Assignment ->
Nothing outside the range below should be printed. Output exactly the lines from the line with "C4: none -> 3.3uF (N005, N011)" to the line with "V2: none -> 3.3V (plus N017, minus AGND)", both included.

Records for the task ->
###

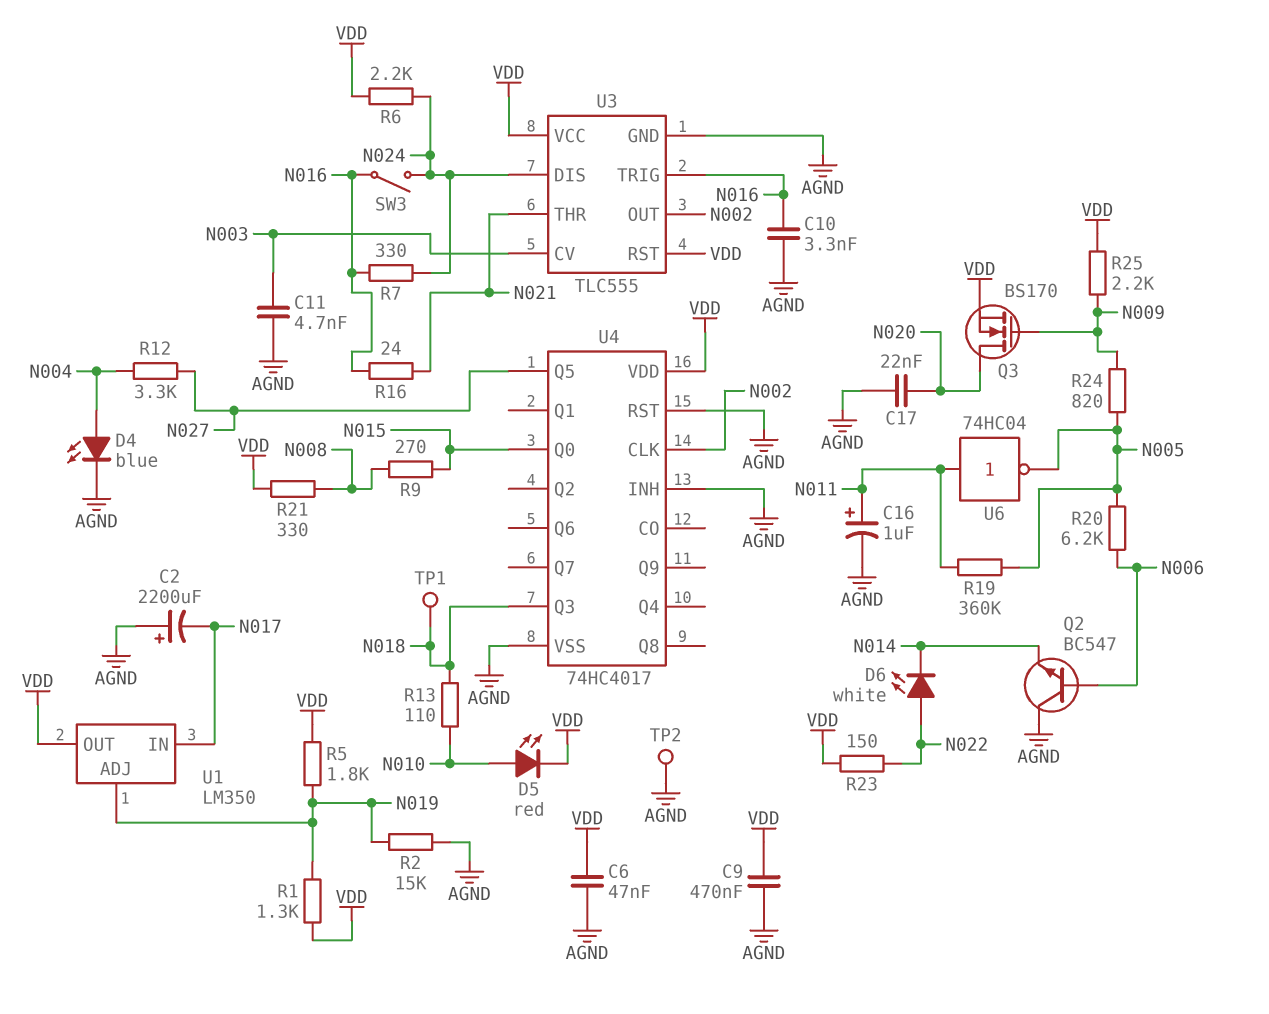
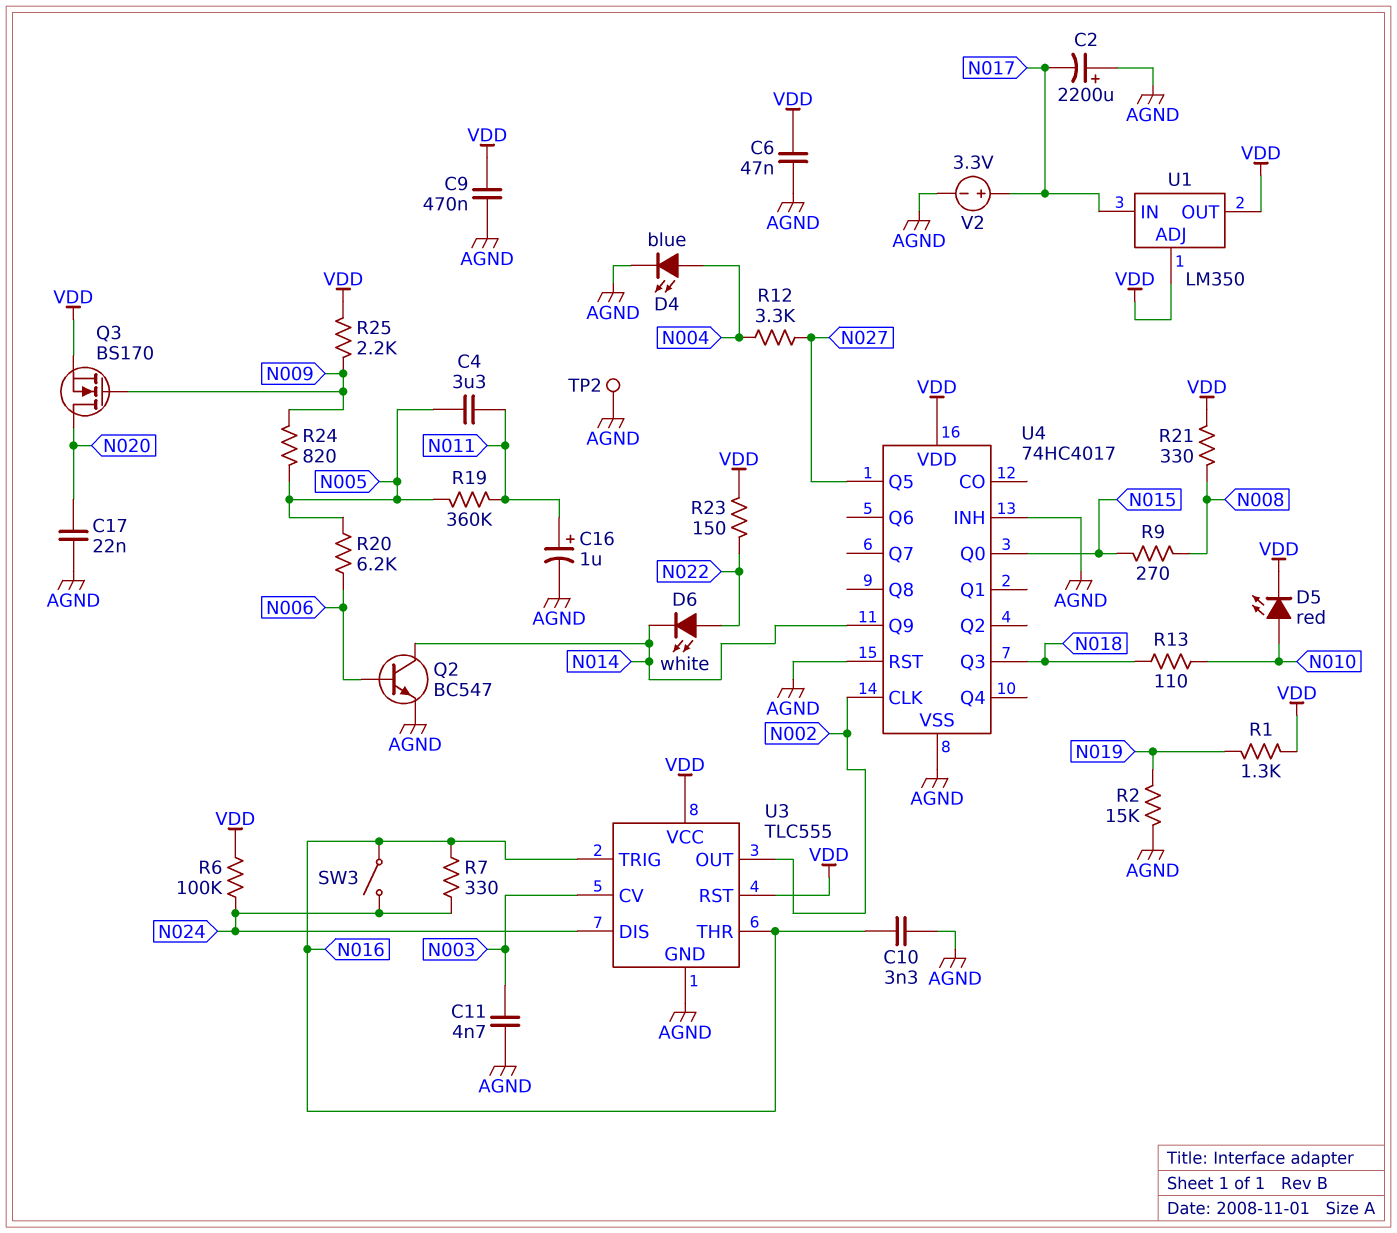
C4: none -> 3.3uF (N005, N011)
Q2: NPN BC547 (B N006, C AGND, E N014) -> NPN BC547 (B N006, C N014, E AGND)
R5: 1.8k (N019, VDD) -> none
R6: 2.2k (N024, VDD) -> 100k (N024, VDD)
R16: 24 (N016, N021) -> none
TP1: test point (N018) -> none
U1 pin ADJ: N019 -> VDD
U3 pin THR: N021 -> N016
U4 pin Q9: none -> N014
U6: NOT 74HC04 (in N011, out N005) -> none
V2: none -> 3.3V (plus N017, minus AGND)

###

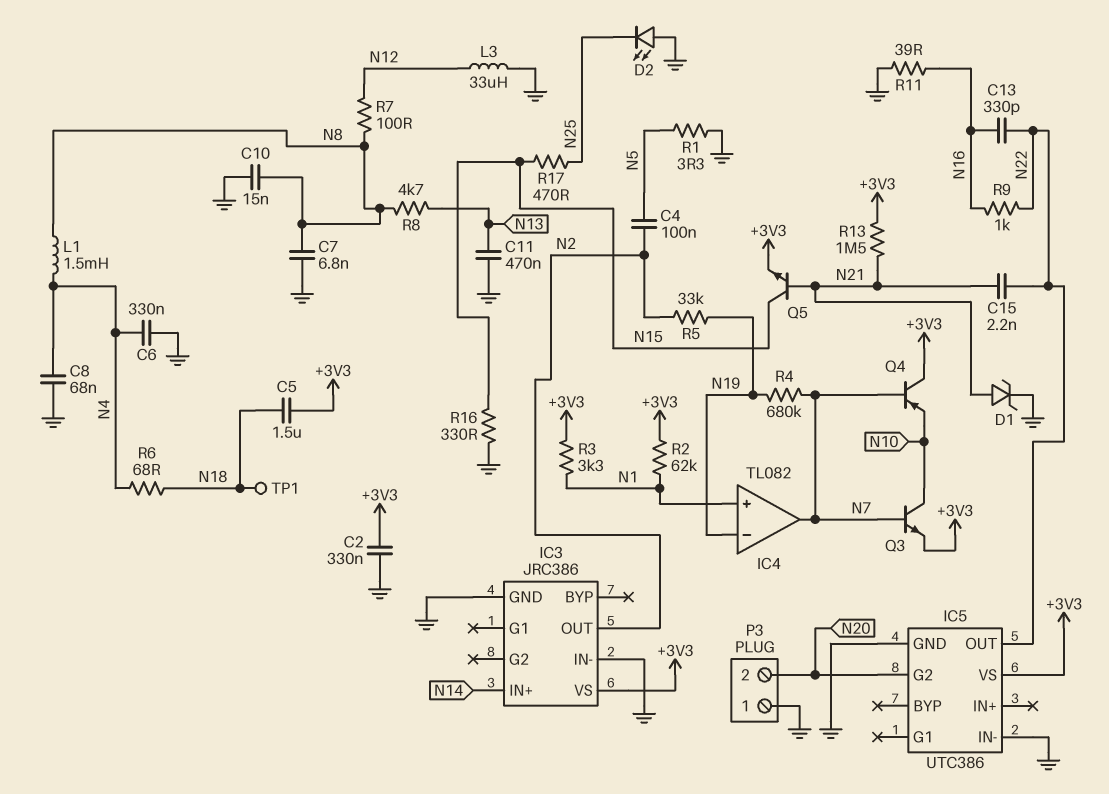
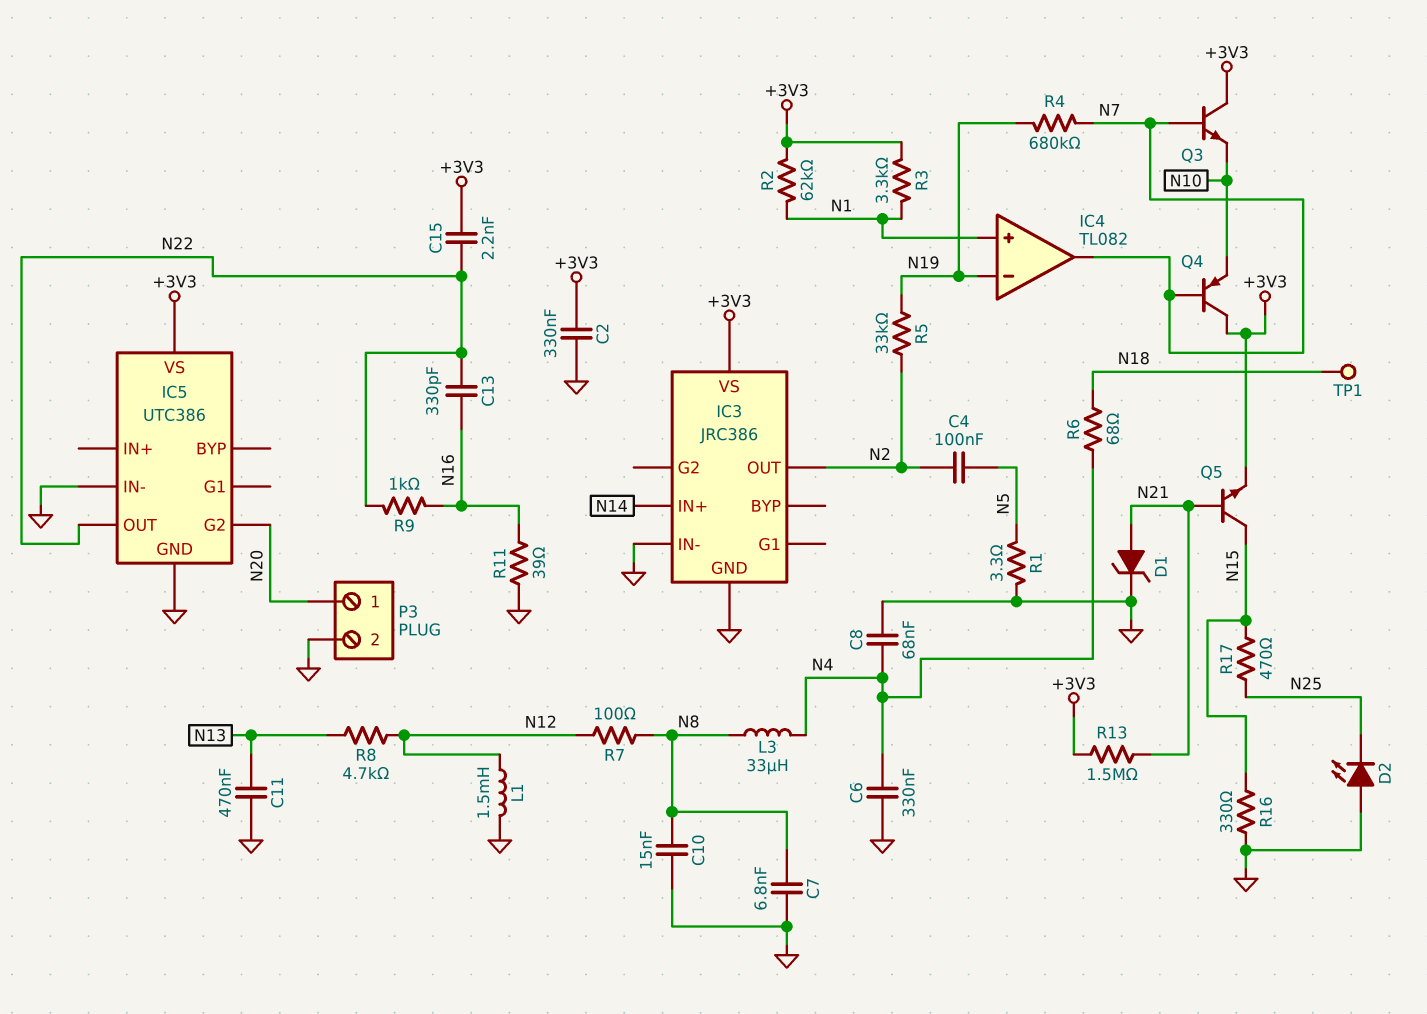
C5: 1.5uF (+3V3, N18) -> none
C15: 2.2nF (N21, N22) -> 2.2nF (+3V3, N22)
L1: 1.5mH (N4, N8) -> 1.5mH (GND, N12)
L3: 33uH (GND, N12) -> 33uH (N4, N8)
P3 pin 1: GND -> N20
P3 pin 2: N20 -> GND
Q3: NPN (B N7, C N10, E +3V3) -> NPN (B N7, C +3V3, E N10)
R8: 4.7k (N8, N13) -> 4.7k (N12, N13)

###

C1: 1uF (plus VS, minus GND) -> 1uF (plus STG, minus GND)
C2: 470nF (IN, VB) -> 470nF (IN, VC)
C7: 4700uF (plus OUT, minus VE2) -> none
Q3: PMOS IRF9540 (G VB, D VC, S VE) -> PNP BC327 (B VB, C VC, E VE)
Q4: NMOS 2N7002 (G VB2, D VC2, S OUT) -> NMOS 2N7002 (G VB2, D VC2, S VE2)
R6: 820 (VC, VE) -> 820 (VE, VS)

###

Answer space ->
C4: none -> 3.3uF (N005, N011)
Q2: NPN BC547 (B N006, C AGND, E N014) -> NPN BC547 (B N006, C N014, E AGND)
R5: 1.8k (N019, VDD) -> none
R6: 2.2k (N024, VDD) -> 100k (N024, VDD)
R16: 24 (N016, N021) -> none
TP1: test point (N018) -> none
U1 pin ADJ: N019 -> VDD
U3 pin THR: N021 -> N016
U4 pin Q9: none -> N014
U6: NOT 74HC04 (in N011, out N005) -> none
V2: none -> 3.3V (plus N017, minus AGND)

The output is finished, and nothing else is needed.